**Activity**.
Go through the entries below and copy each line that holds the word "cone".

**Extracted records**.
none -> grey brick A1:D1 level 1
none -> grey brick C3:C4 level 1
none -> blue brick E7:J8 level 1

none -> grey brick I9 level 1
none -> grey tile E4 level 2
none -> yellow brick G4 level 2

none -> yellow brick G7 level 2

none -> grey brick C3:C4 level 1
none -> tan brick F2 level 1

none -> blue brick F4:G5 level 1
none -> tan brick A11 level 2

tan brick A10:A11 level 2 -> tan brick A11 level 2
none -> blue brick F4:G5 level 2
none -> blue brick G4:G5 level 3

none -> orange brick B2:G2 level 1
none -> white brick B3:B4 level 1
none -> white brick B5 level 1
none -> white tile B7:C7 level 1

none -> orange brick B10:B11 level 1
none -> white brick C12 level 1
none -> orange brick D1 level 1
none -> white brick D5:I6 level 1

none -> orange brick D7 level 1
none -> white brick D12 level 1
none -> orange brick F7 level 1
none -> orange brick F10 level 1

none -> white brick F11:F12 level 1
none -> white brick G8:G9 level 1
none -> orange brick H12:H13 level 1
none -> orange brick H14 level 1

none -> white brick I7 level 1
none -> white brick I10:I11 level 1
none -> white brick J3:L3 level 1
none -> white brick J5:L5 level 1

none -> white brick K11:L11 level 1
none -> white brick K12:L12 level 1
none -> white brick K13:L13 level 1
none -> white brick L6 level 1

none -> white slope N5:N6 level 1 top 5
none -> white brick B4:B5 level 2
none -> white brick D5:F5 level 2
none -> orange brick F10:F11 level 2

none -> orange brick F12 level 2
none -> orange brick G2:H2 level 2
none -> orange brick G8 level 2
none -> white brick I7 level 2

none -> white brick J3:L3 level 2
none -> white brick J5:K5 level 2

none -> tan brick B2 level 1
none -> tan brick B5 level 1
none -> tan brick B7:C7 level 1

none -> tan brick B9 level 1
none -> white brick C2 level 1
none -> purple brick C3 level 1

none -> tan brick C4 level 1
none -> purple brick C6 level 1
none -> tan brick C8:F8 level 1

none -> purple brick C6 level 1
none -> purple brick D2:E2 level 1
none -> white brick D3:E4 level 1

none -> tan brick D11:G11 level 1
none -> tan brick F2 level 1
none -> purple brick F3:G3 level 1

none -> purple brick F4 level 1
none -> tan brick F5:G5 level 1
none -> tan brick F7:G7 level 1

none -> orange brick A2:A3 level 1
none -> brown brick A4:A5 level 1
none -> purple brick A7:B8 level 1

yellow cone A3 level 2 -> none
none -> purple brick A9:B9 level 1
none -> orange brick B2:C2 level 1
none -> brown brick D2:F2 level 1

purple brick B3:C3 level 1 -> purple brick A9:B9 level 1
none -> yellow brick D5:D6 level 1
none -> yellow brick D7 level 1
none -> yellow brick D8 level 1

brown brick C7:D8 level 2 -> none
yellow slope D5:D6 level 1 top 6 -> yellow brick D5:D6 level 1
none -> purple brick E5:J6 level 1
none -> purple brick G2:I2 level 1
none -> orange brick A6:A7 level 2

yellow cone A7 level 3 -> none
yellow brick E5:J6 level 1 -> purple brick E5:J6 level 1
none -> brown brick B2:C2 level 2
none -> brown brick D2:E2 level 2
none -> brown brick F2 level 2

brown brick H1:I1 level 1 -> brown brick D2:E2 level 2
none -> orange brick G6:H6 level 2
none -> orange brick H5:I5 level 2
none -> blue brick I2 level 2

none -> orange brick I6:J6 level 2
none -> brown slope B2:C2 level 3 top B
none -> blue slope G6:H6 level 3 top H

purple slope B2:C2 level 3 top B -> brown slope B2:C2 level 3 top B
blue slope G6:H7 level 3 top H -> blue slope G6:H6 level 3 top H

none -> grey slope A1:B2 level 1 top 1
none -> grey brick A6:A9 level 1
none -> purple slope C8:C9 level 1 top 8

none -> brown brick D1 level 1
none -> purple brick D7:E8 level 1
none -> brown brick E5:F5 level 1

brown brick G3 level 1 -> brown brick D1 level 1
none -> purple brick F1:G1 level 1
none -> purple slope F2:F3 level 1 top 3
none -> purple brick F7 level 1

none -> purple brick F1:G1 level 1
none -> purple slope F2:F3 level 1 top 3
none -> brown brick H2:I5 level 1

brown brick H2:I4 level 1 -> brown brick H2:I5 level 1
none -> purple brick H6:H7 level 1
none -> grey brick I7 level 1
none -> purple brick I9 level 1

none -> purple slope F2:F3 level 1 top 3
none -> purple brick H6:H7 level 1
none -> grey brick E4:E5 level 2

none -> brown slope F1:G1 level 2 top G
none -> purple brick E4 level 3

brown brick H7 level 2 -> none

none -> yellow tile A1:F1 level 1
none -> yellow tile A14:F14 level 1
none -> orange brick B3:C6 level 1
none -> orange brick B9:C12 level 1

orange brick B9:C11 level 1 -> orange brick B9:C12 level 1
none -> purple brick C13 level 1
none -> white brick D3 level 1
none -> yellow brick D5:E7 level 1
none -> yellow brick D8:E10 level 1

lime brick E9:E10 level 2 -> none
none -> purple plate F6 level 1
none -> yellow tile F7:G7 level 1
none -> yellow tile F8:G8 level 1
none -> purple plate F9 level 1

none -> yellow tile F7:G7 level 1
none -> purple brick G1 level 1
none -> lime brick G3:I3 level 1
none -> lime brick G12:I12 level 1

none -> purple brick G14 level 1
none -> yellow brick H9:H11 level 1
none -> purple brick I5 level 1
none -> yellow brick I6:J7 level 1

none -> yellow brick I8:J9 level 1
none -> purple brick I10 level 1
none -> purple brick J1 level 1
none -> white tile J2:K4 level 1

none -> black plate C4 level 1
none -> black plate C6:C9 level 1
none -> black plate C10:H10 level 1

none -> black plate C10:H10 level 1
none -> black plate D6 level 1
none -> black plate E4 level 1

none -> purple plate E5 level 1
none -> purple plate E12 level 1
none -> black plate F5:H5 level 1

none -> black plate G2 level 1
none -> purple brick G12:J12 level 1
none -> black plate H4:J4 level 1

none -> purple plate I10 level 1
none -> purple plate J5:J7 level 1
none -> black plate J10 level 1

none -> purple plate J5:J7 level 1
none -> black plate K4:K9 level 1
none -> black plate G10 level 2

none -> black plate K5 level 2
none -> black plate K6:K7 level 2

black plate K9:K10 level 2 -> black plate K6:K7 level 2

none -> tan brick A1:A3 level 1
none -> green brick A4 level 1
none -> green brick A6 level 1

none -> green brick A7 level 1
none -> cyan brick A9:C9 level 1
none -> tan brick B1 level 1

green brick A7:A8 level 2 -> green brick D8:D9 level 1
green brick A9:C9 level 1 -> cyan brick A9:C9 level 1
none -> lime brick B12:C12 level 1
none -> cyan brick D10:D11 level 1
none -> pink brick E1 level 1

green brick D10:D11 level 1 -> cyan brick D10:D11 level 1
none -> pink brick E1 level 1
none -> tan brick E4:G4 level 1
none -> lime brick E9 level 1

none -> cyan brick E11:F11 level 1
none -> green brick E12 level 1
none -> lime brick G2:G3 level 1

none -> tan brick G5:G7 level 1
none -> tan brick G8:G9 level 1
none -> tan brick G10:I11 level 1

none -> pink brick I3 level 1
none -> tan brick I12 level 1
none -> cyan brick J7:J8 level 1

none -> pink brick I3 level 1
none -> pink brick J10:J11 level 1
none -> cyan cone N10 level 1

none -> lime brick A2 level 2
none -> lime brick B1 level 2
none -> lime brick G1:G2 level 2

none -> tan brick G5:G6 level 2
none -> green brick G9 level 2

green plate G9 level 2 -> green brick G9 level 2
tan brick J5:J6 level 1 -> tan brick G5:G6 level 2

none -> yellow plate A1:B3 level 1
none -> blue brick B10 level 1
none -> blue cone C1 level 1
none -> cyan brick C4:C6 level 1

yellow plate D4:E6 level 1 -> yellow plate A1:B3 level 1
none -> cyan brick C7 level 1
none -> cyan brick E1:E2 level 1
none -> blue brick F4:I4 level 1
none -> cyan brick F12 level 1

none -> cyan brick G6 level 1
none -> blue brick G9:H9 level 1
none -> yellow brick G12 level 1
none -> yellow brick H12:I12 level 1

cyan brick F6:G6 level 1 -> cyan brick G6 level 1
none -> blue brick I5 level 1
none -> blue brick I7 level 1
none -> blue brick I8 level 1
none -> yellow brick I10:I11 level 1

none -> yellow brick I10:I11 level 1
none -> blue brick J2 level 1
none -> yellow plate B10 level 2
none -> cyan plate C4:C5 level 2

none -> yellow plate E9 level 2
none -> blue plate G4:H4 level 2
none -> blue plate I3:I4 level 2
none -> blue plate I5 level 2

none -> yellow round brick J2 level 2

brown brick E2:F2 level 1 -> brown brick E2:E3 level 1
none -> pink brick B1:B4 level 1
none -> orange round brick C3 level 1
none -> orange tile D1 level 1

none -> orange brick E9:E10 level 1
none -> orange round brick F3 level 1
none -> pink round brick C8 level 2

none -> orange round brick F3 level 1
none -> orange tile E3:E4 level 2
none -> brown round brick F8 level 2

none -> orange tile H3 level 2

**Reply**.
yellow cone A3 level 2 -> none
yellow cone A7 level 3 -> none
none -> cyan cone N10 level 1
none -> blue cone C1 level 1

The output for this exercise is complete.